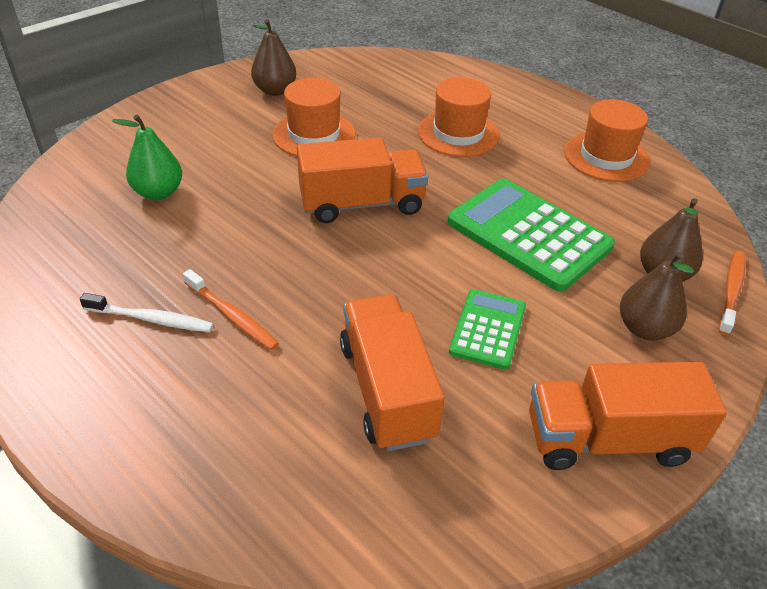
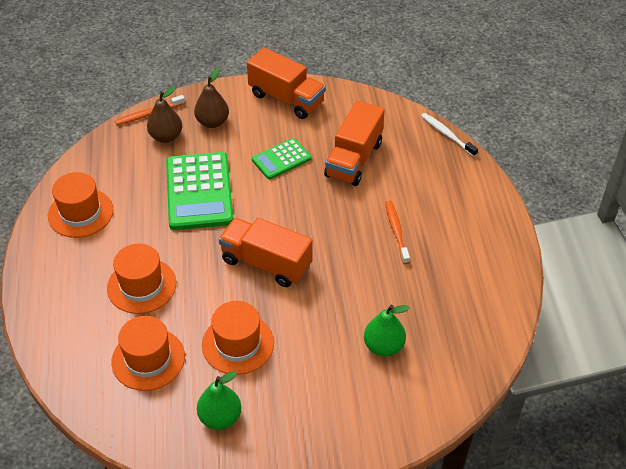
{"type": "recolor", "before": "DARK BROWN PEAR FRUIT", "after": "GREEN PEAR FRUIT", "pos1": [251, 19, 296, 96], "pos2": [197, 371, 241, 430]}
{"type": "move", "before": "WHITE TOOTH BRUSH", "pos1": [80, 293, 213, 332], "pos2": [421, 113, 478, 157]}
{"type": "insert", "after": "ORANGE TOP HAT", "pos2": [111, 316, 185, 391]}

- **Work order**
Copy every line of the material above in which the string "before" can be found.

- **Task response**
{"type": "recolor", "before": "DARK BROWN PEAR FRUIT", "after": "GREEN PEAR FRUIT", "pos1": [251, 19, 296, 96], "pos2": [197, 371, 241, 430]}
{"type": "move", "before": "WHITE TOOTH BRUSH", "pos1": [80, 293, 213, 332], "pos2": [421, 113, 478, 157]}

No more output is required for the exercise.